[Object correspondence data]
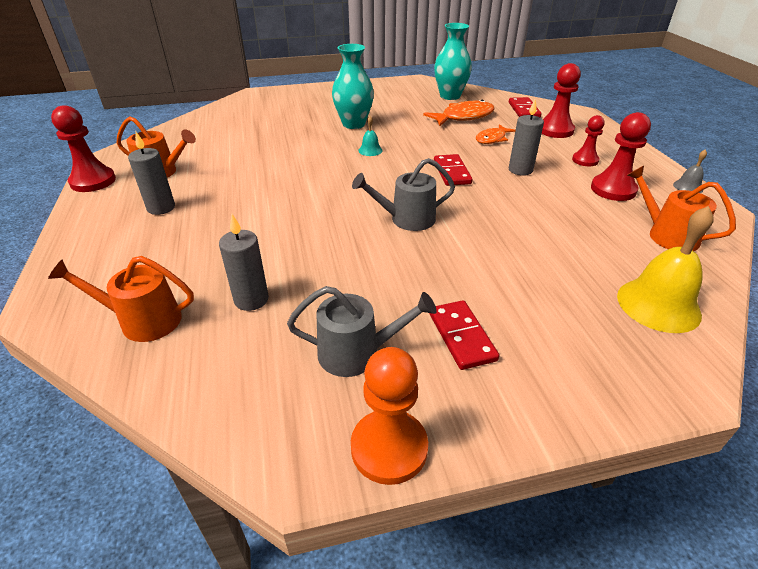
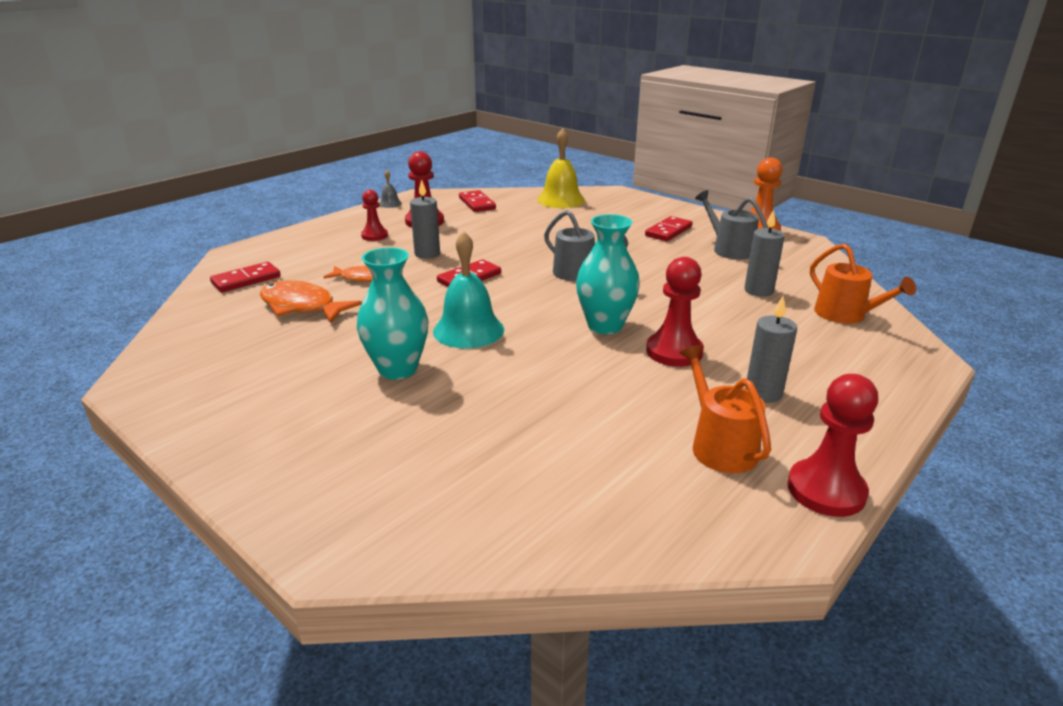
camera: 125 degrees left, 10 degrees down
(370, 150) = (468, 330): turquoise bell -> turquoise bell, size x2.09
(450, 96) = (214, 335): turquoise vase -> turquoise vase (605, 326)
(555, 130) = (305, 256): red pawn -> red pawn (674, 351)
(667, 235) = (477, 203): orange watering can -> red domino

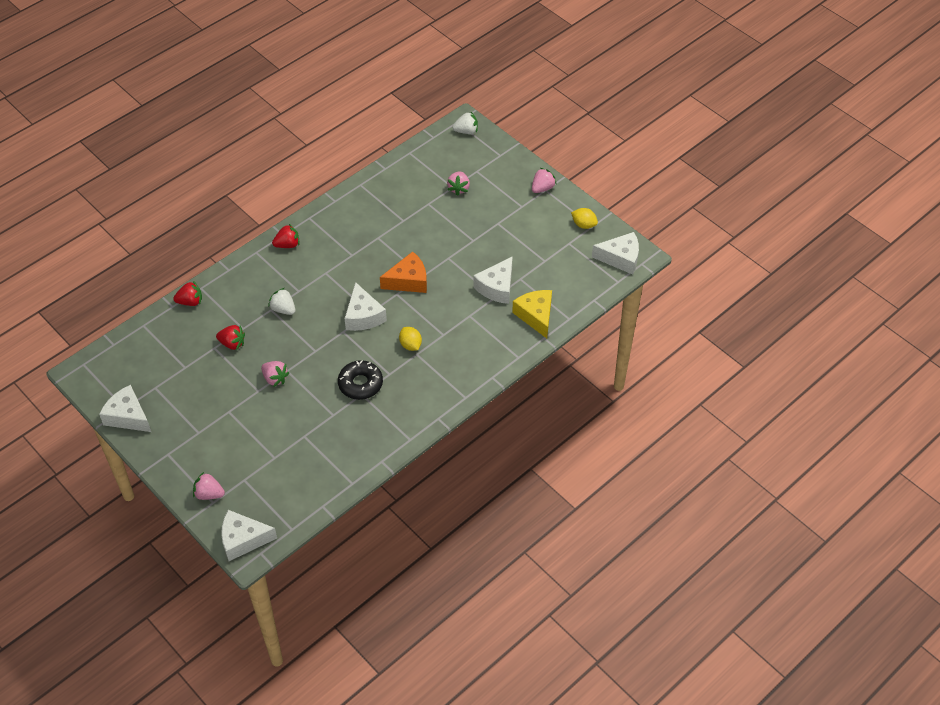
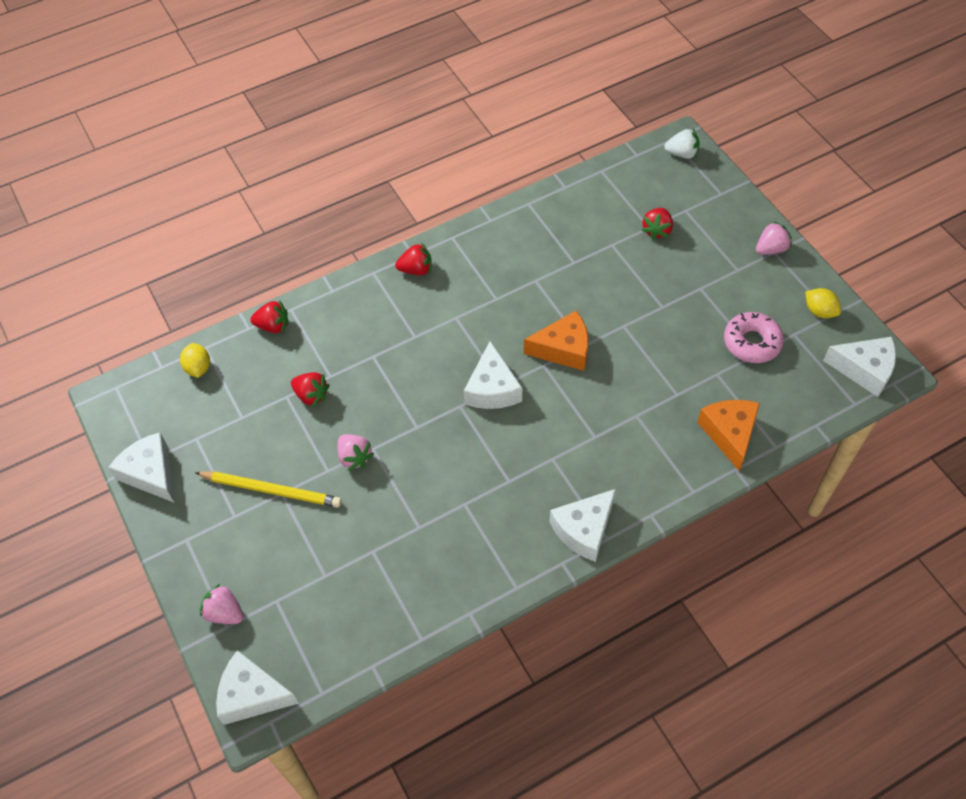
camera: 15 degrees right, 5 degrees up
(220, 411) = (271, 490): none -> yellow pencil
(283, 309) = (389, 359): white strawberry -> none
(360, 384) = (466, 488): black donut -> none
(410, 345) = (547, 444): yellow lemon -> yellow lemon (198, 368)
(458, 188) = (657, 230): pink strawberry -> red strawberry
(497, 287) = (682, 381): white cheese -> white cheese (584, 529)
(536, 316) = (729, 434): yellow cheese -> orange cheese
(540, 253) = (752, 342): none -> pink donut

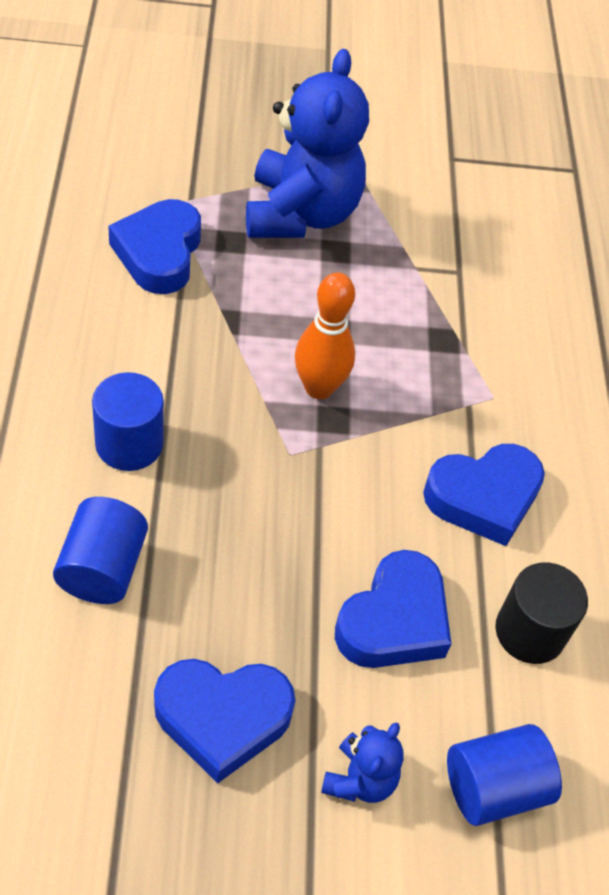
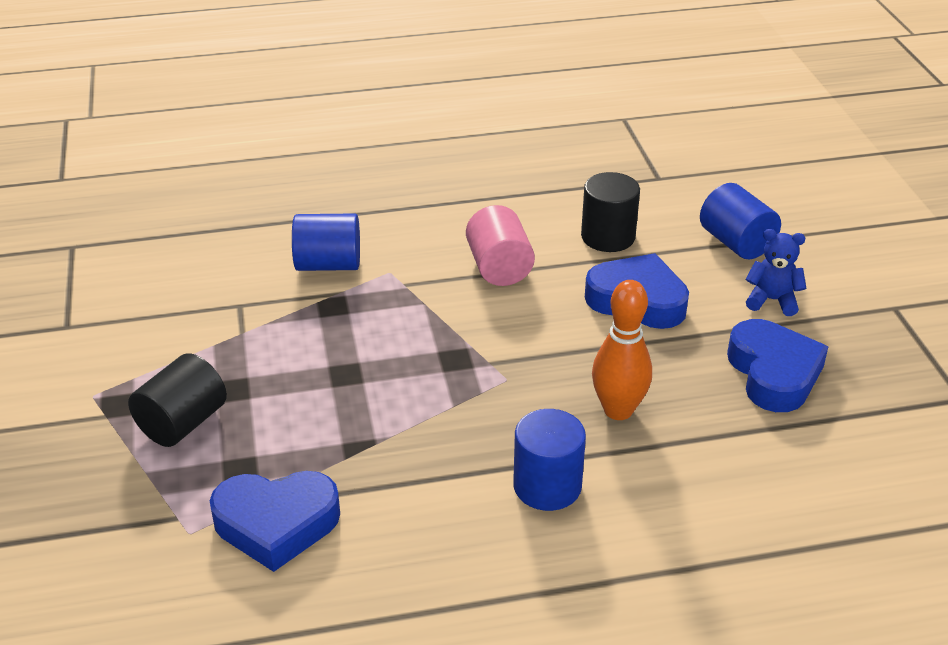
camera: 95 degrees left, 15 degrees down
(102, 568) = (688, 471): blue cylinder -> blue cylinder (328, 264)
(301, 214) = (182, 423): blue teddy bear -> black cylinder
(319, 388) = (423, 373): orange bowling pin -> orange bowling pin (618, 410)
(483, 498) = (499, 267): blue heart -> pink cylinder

WORK INSTRUCTION — Output a verbatim copy of all entries above; no pictures go in it.

RESULT BELOW —
camera: 125 degrees left, 10 degrees down
(370, 150) = (468, 330): turquoise bell -> turquoise bell, size x2.09
(450, 96) = (214, 335): turquoise vase -> turquoise vase (605, 326)
(555, 130) = (305, 256): red pawn -> red pawn (674, 351)
(667, 235) = (477, 203): orange watering can -> red domino

camera: 15 degrees right, 5 degrees up
(220, 411) = (271, 490): none -> yellow pencil
(283, 309) = (389, 359): white strawberry -> none
(360, 384) = (466, 488): black donut -> none
(410, 345) = (547, 444): yellow lemon -> yellow lemon (198, 368)
(458, 188) = (657, 230): pink strawberry -> red strawberry
(497, 287) = (682, 381): white cheese -> white cheese (584, 529)
(536, 316) = (729, 434): yellow cheese -> orange cheese
(540, 253) = (752, 342): none -> pink donut

camera: 95 degrees left, 15 degrees down
(102, 568) = (688, 471): blue cylinder -> blue cylinder (328, 264)
(301, 214) = (182, 423): blue teddy bear -> black cylinder
(319, 388) = (423, 373): orange bowling pin -> orange bowling pin (618, 410)
(483, 498) = (499, 267): blue heart -> pink cylinder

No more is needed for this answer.